### RECORDS FOR THIS TASK
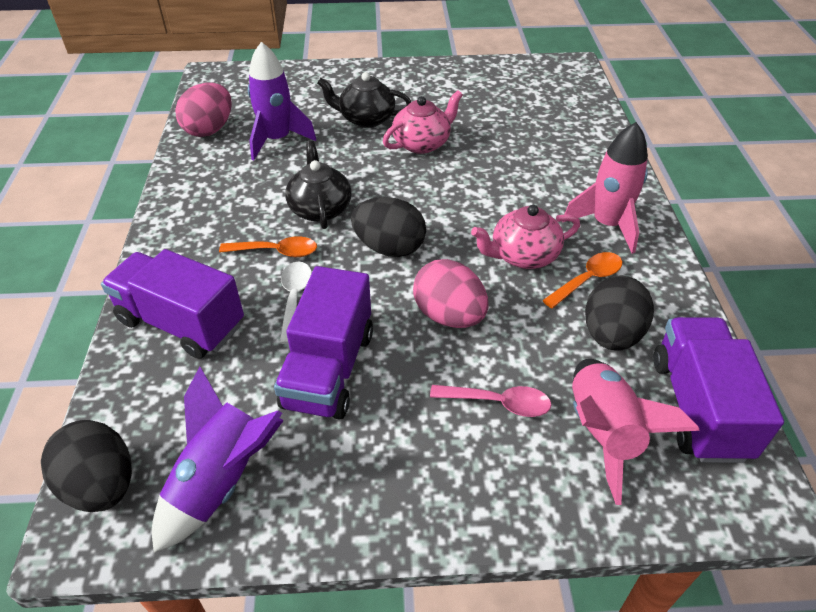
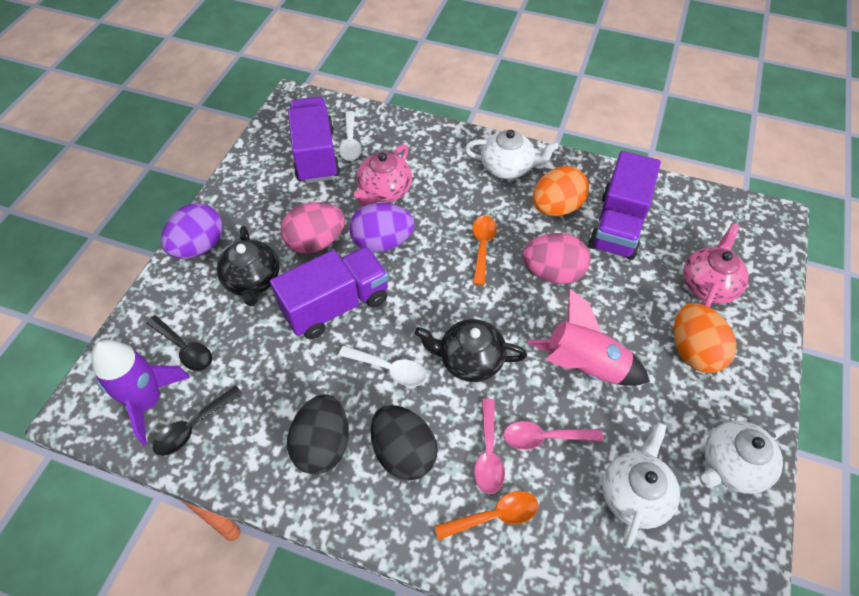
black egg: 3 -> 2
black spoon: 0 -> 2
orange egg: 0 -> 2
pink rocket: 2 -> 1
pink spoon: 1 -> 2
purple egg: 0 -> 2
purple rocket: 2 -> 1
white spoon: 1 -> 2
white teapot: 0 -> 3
######
--- TRY IT ---
Return the line where "black spoon: 0 -> 2" appears, then every line after it to the end of the listing, all exactly as written.

--- FINISHED EXERCISE ---
black spoon: 0 -> 2
orange egg: 0 -> 2
pink rocket: 2 -> 1
pink spoon: 1 -> 2
purple egg: 0 -> 2
purple rocket: 2 -> 1
white spoon: 1 -> 2
white teapot: 0 -> 3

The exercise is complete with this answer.